Write out exactly the lines below starting at the one containing "black pentagon: (519, 419)" and ending at the one containing "yellow cross: (158, 138)". Omit every picture.

---------- Entries shown

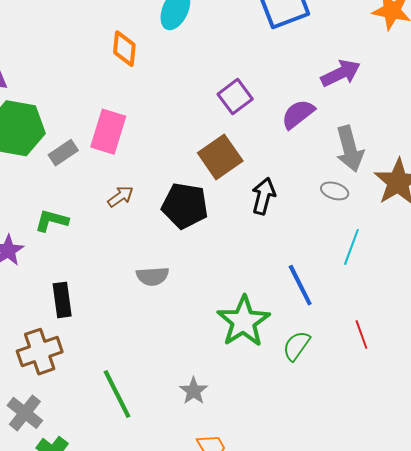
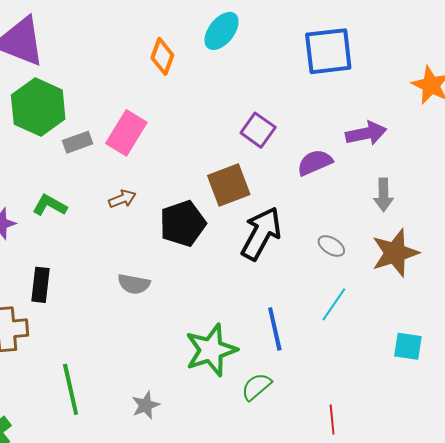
purple square: (235, 97) -> (258, 130), turned -32
gray arrow: (350, 149) -> (383, 195), moved, size x0.7
black arrow: (263, 196) -> (261, 234), size x1.5
black pentagon: (185, 206) -> (183, 224), turned 30
red line: (361, 334) -> (332, 420), moved

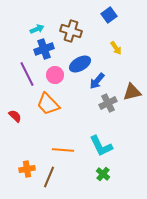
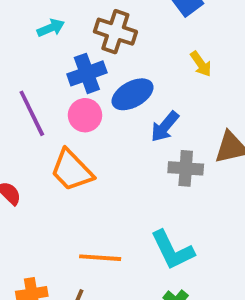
blue cross: (44, 49) -> (87, 73), moved
gray cross: (108, 103) -> (186, 168), turned 30

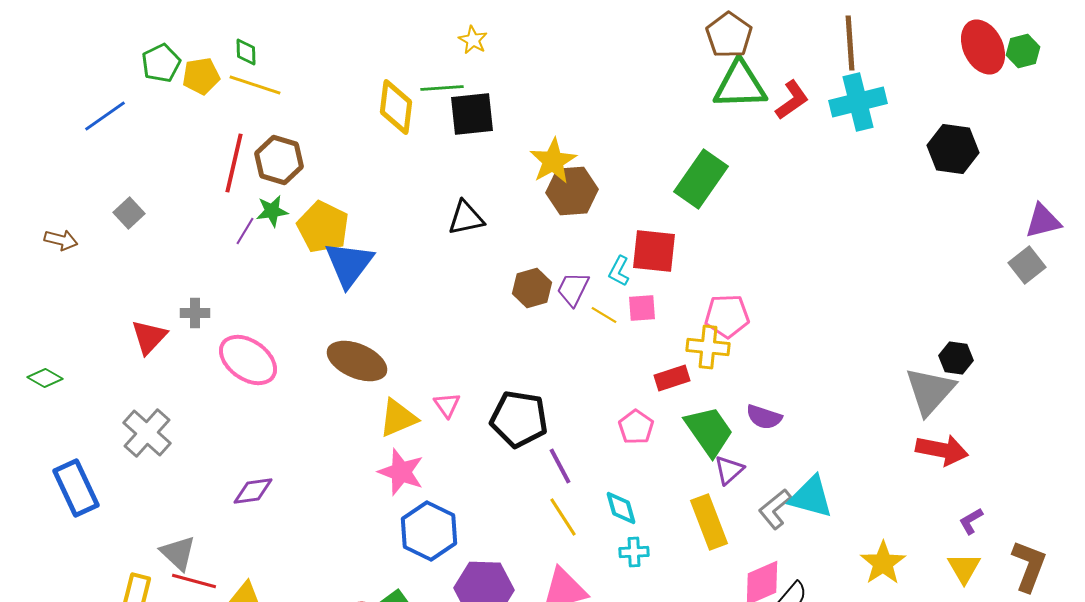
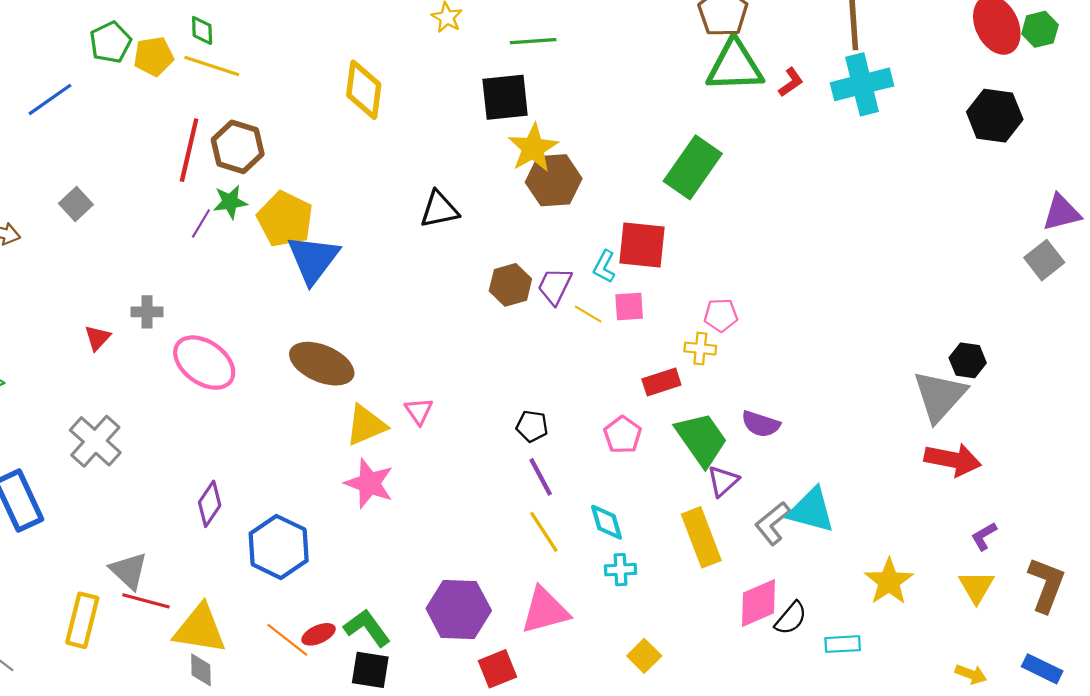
green line: (442, 88) -> (533, 41), moved
red L-shape: (792, 100) -> (791, 82), size x0.7
black square: (472, 114) -> (505, 97), moved
black hexagon: (953, 149) -> (995, 116), moved
pink pentagon: (727, 316) -> (721, 315), size x0.7
red triangle: (149, 337) -> (97, 338), size x0.7
yellow cross: (708, 347) -> (700, 349), size x0.7
black pentagon: (519, 419) -> (532, 426), moved, size x0.5
purple diamond: (253, 491) -> (210, 504), turned -48
blue hexagon: (429, 531) -> (279, 547), moved

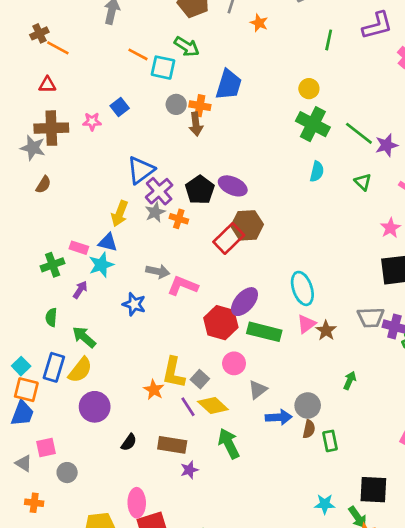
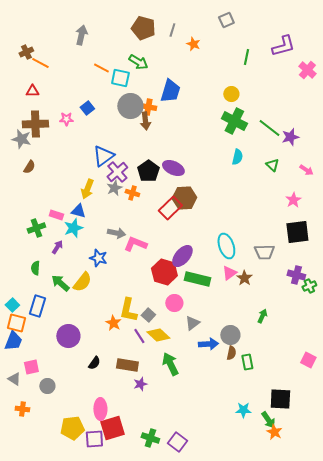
gray circle: (176, 104) -> (130, 106), size x1.6
gray trapezoid: (371, 317) -> (264, 252), moved
yellow semicircle: (80, 370) -> (82, 282), moved

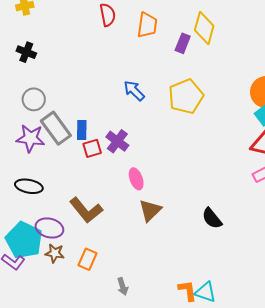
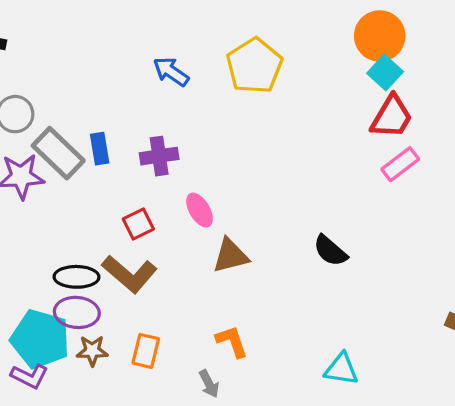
purple cross: (117, 141) -> (159, 156), turned -35
red square: (92, 148) -> (138, 224), moved
black ellipse: (29, 186) -> (76, 277), moved
brown triangle: (150, 210) -> (231, 256), turned 40
orange L-shape: (187, 291) -> (232, 341), moved

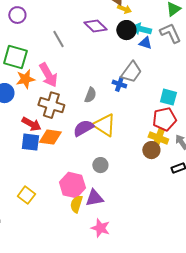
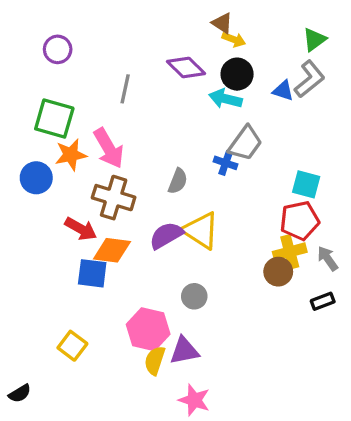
cyan arrow: (141, 29) -> (226, 99), moved
gray L-shape: (170, 33) -> (309, 79), turned 75
gray line: (58, 39) -> (125, 89), turned 42
blue triangle: (145, 43) -> (283, 91), moved
yellow cross: (158, 138) -> (290, 252), turned -36
blue square: (30, 142) -> (92, 273), moved

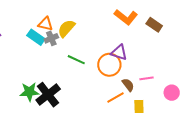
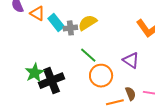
orange triangle: (45, 24) -> (37, 13), moved
orange circle: (109, 65) -> (101, 76), moved
green star: (29, 92) -> (35, 73), turned 30

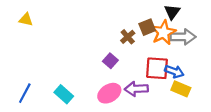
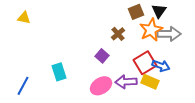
brown square: (147, 27) -> (136, 12), moved
red square: (157, 68) -> (145, 63), turned -35
yellow rectangle: (181, 89) -> (150, 82), moved
cyan rectangle: (64, 94) -> (59, 72), moved, turned 30

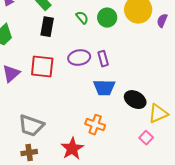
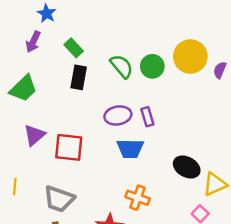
green semicircle: (82, 18) -> (122, 66), size x1.5
red square: (42, 67) -> (69, 147), moved
blue trapezoid: (104, 88) -> (130, 149), moved

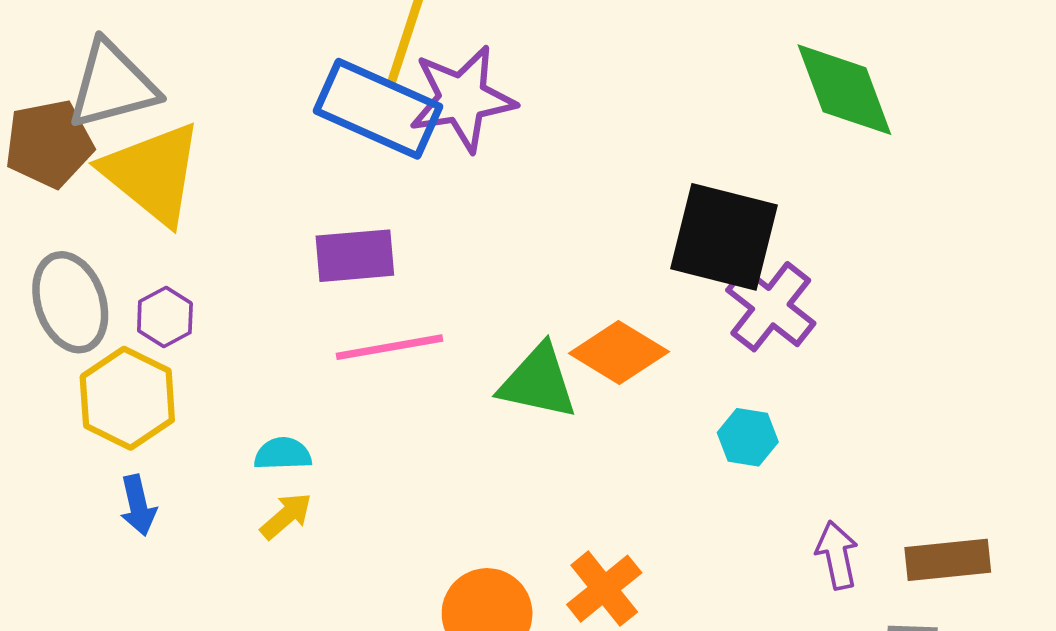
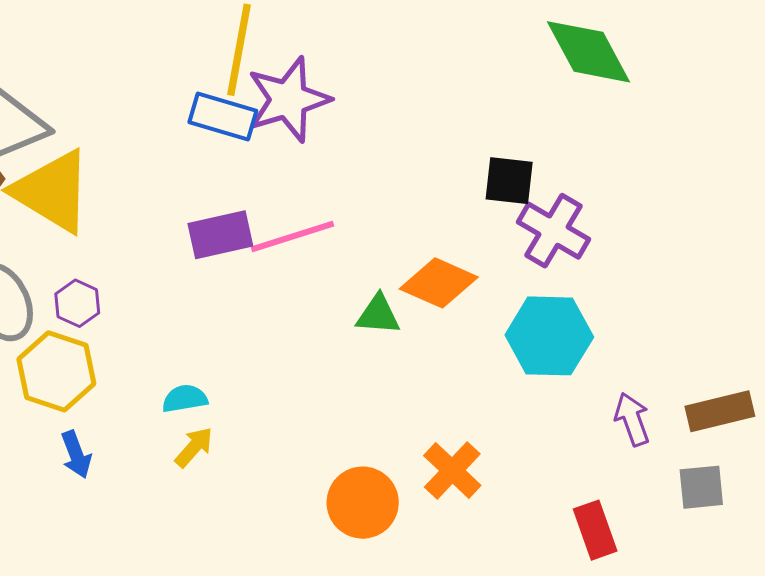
blue rectangle: (378, 109) -> (223, 117), size x0.7
black square: (724, 237) -> (509, 181), size x0.6
pink line: (390, 347) -> (292, 236), moved
green triangle: (538, 382) -> (378, 315), size x0.7
cyan hexagon: (748, 437) -> (549, 336), size x1.8

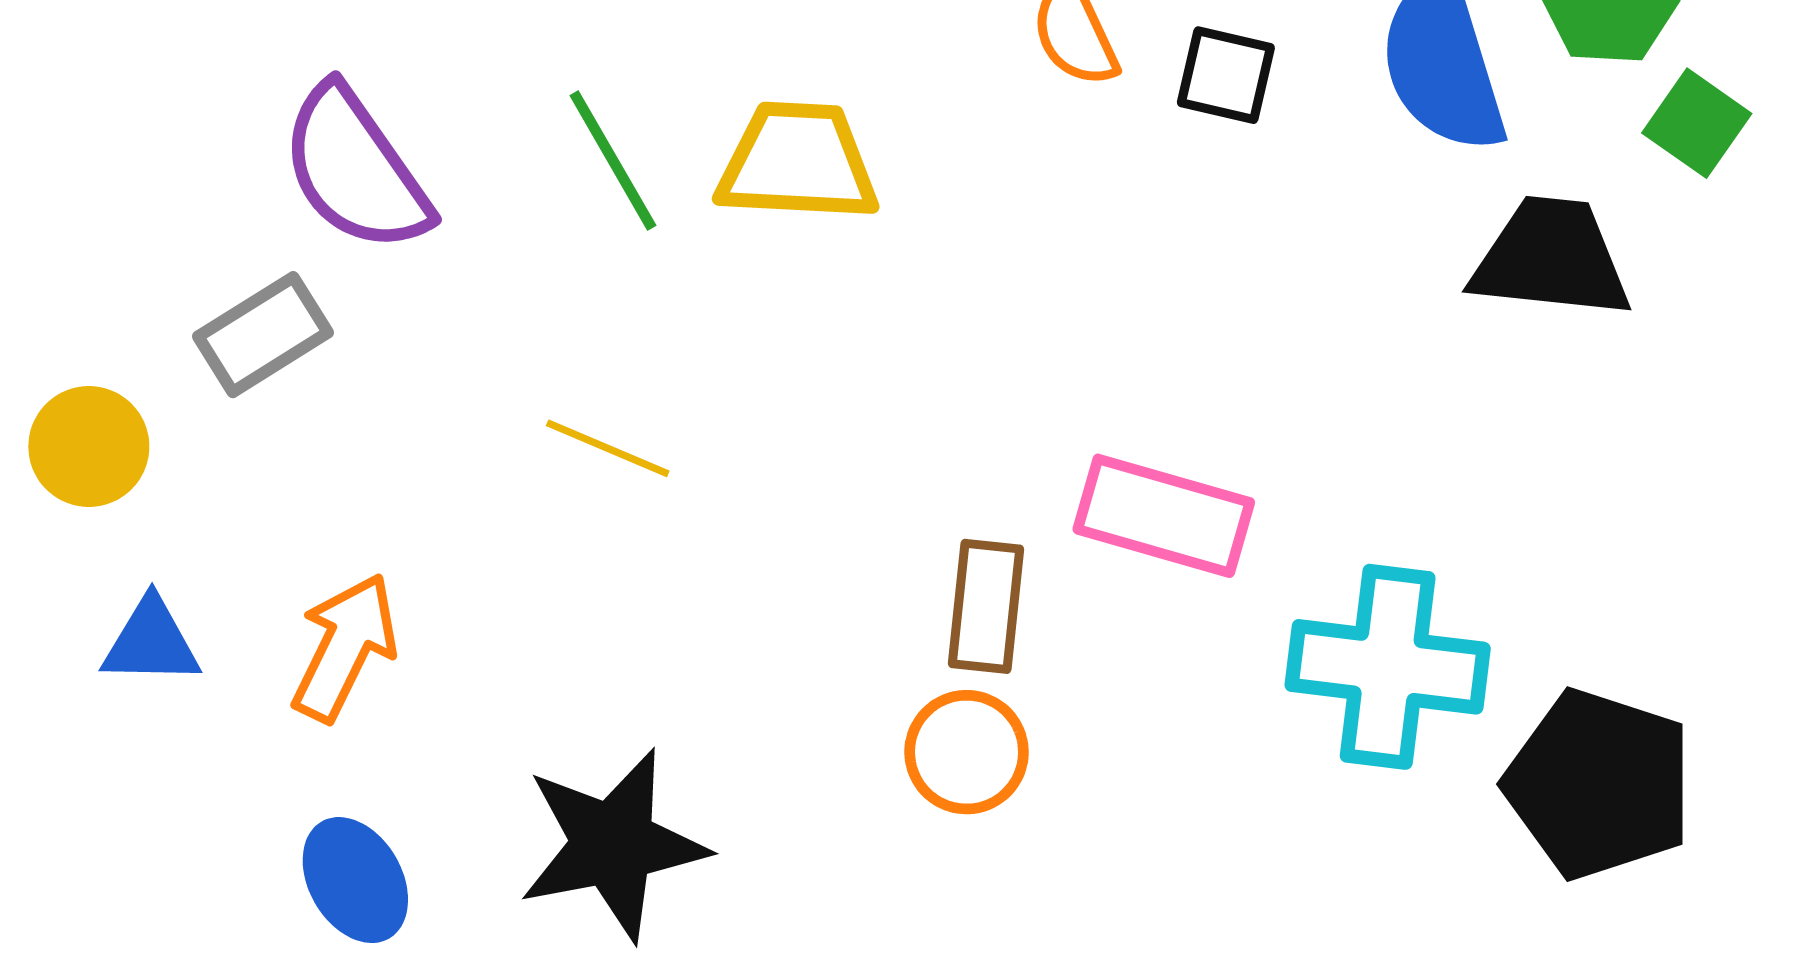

--------------------

- Task solution
black pentagon: (519, 419) -> (532, 426), moved, size x0.5
purple diamond: (253, 491) -> (210, 504), turned -48
blue hexagon: (429, 531) -> (279, 547), moved

gray circle: (176, 104) -> (130, 106), size x1.6
gray trapezoid: (371, 317) -> (264, 252), moved
yellow semicircle: (80, 370) -> (82, 282), moved

purple cross: (117, 141) -> (159, 156), turned -35
red square: (92, 148) -> (138, 224), moved
black ellipse: (29, 186) -> (76, 277), moved
brown triangle: (150, 210) -> (231, 256), turned 40
orange L-shape: (187, 291) -> (232, 341), moved

cyan arrow: (141, 29) -> (226, 99), moved
gray L-shape: (170, 33) -> (309, 79), turned 75
gray line: (58, 39) -> (125, 89), turned 42
blue triangle: (145, 43) -> (283, 91), moved
yellow cross: (158, 138) -> (290, 252), turned -36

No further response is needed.